Start of EXERCISE INPUTS

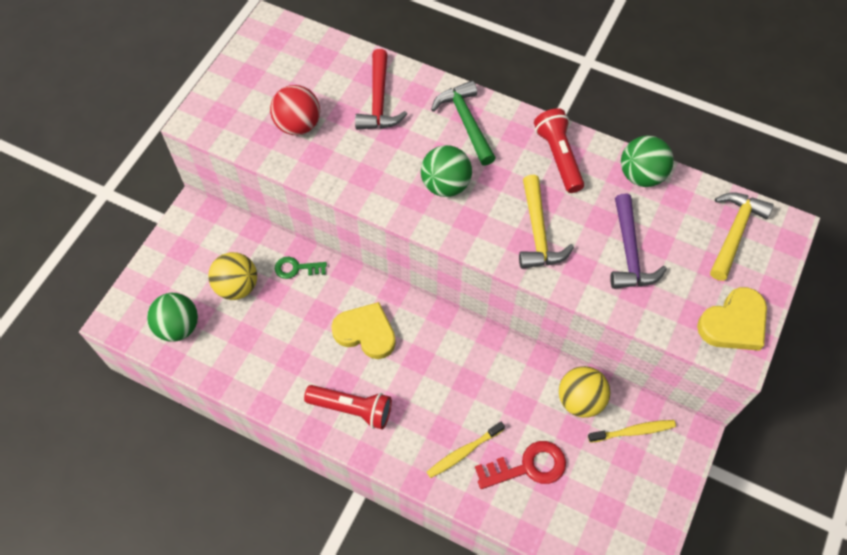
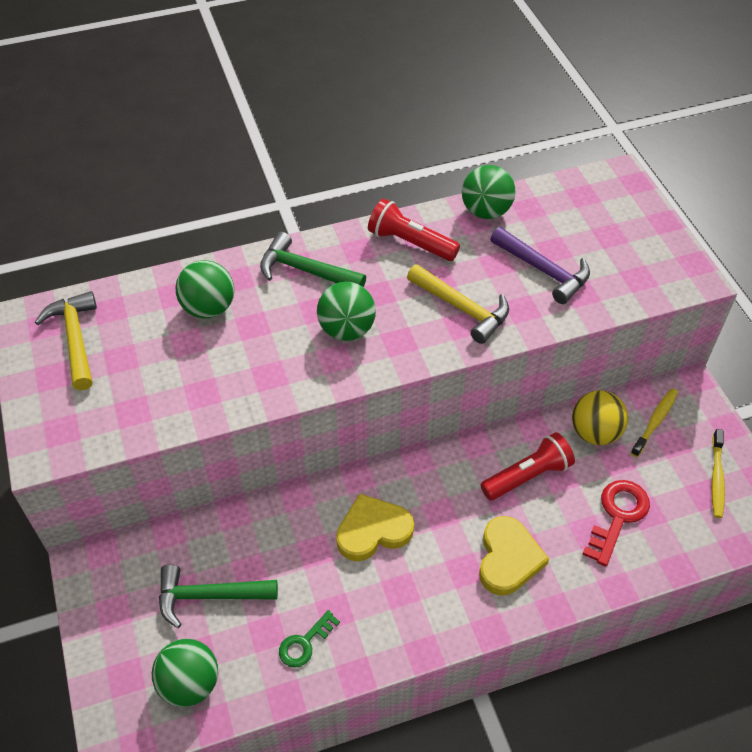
camera: 45 degrees left, 10 degrees down
(237, 286) = (208, 596): yellow ball -> green hammer
(296, 268) = (248, 532): green key -> green key (304, 643)
(298, 125) = (155, 381): red ball -> none
(352, 409) = (434, 603): red flashlight -> red flashlight (527, 476)
(378, 101) = (209, 308): red hammer -> green ball
(463, 452) = (560, 551): yellow toothbrush -> yellow toothbrush (716, 478)
(734, 232) = (594, 202): yellow hammer -> yellow hammer (75, 339)
(734, 323) = (668, 262): yellow heart -> yellow heart (508, 559)

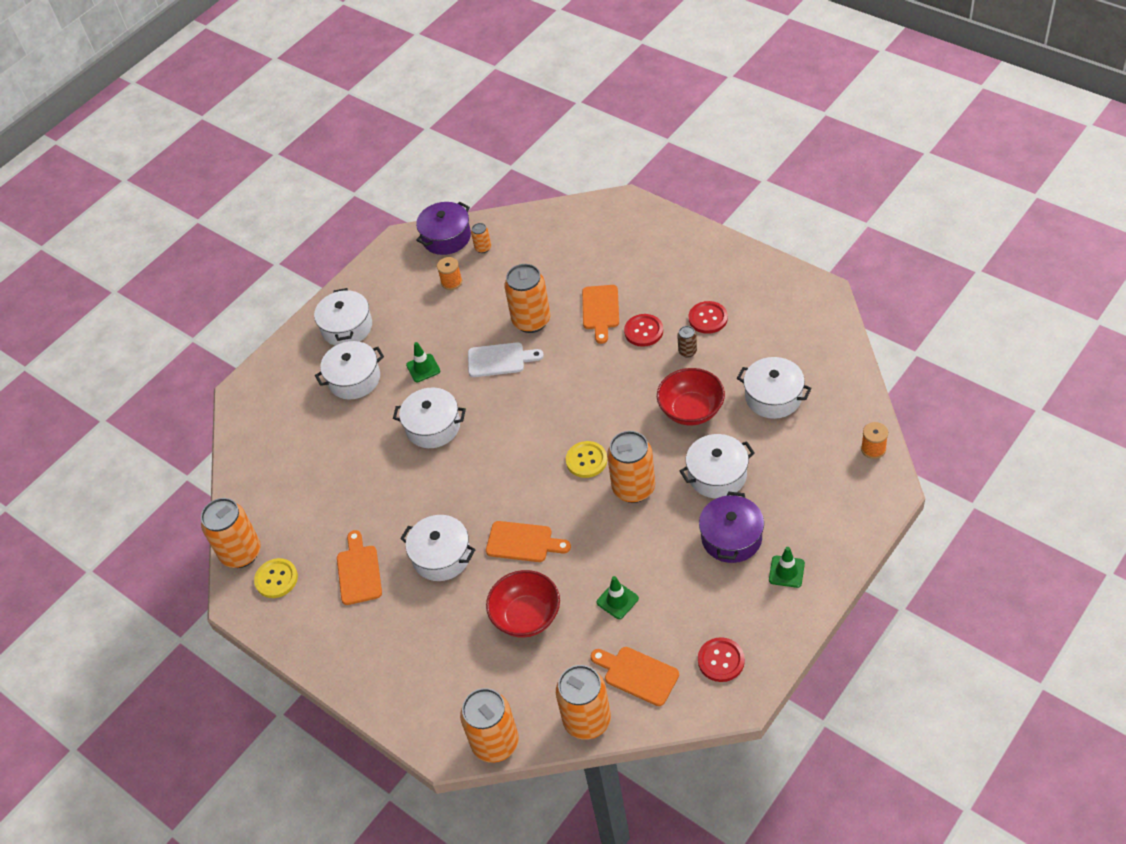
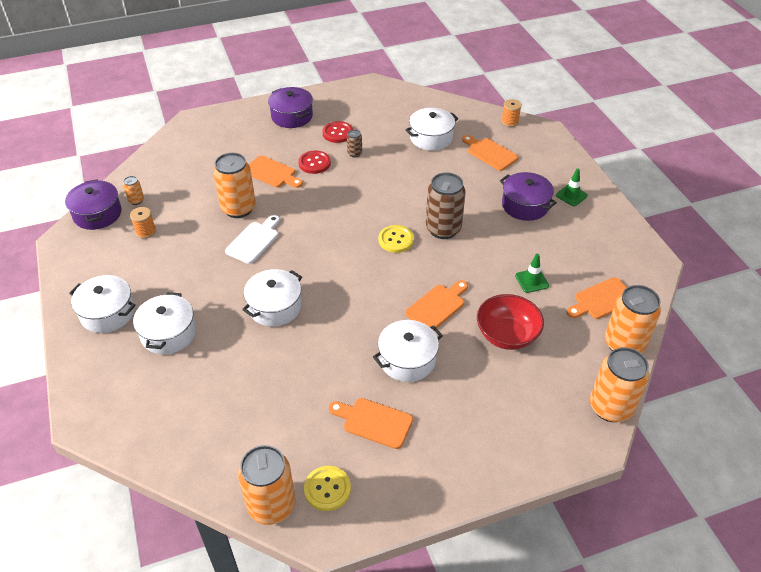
camera: 65 degrees left, 5 degrees down
(423, 368) = (210, 286): green traffic cone -> none
(633, 488) = (443, 229): orange can -> brown can
(691, 410) = (405, 174): red bowl -> none
(701, 267) = (292, 116): none -> purple pot
(717, 475) = (469, 188): white pot -> none
(721, 660) = (619, 255): red button -> none
(795, 462) = (490, 153): none -> orange cutting board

End of EXERCISE INPUTS

Beginning with the first entry above, reproduce every line verbatim until the line with "(352, 409) = (434, 603): red", which is included too; omit pictures.

camera: 45 degrees left, 10 degrees down
(237, 286) = (208, 596): yellow ball -> green hammer
(296, 268) = (248, 532): green key -> green key (304, 643)
(298, 125) = (155, 381): red ball -> none
(352, 409) = (434, 603): red flashlight -> red flashlight (527, 476)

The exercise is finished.